START Extracted records
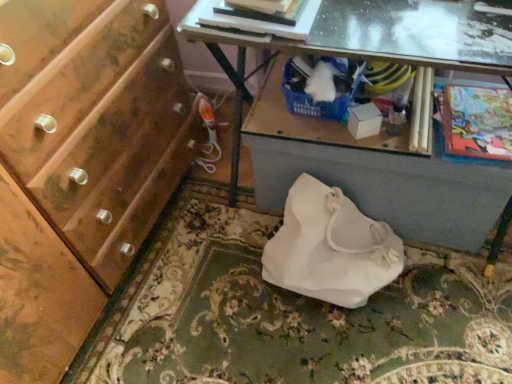
Find the location of a particular element. blank area to the left of white fabric bag at center is located at coordinates (224, 286).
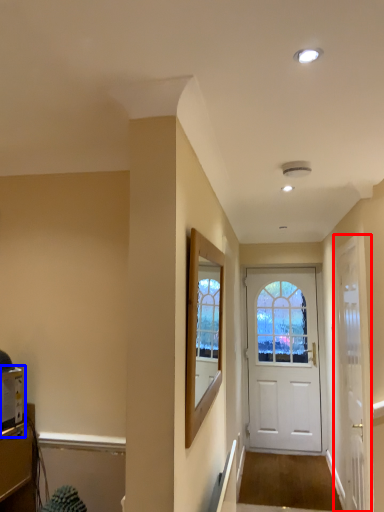
Question: Which point is further to the camera, door (highlighted by a red box) or appliance (highlighted by a blue box)?

Choices:
 (A) door
 (B) appliance

Answer: (A)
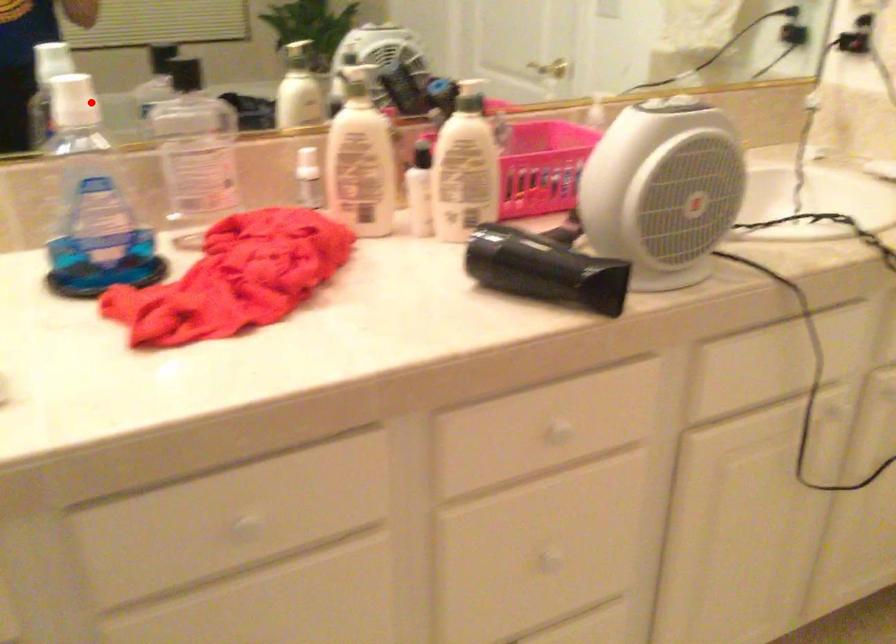
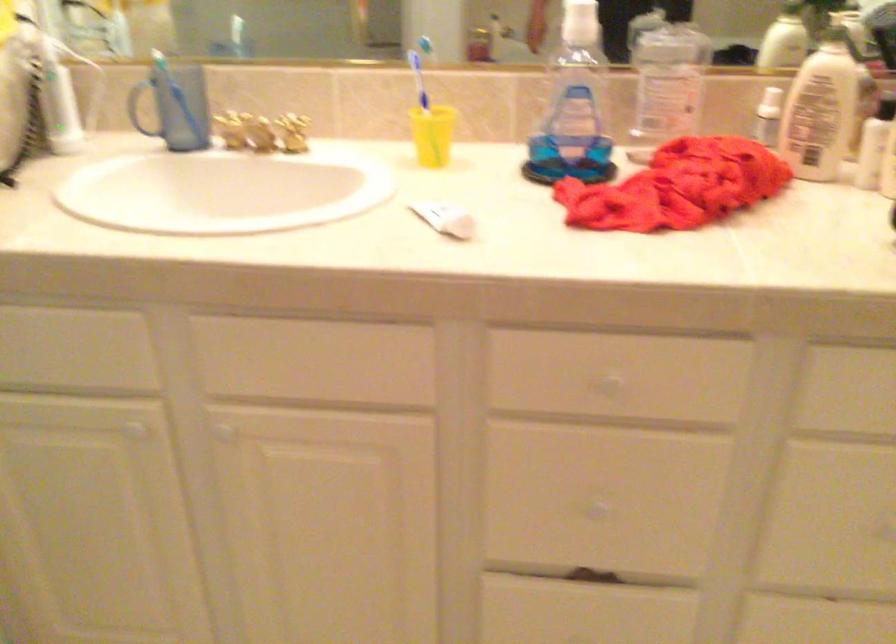
Question: I am providing you with two images of the same scene from different viewpoints. In image1, a red point is highlighted. Considering the same 3D point in image2, which of the following is correct?

Choices:
 (A) It is closer
 (B) It is farther

Answer: (B)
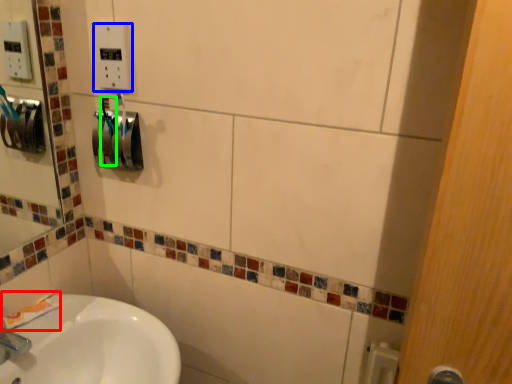
Question: Considering the real-world distances, which object is farthest from toothpaste (highlighted by a red box)? electric outlet (highlighted by a blue box) or toothbrush (highlighted by a green box)?

Choices:
 (A) electric outlet
 (B) toothbrush

Answer: (A)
END Extracted records
== Stated task ==
Can you repeat all of the material above word for word, leaving out the pictures?

== In response ==
Find the location of a particular element. blank area to the left of white fabric bag at center is located at coordinates (224, 286).
Question: Which point is further to the camera, door (highlighted by a red box) or appliance (highlighted by a blue box)?

Choices:
 (A) door
 (B) appliance

Answer: (A)
Question: I am providing you with two images of the same scene from different viewpoints. In image1, a red point is highlighted. Considering the same 3D point in image2, which of the following is correct?

Choices:
 (A) It is closer
 (B) It is farther

Answer: (B)
Question: Considering the real-world distances, which object is farthest from toothpaste (highlighted by a red box)? electric outlet (highlighted by a blue box) or toothbrush (highlighted by a green box)?

Choices:
 (A) electric outlet
 (B) toothbrush

Answer: (A)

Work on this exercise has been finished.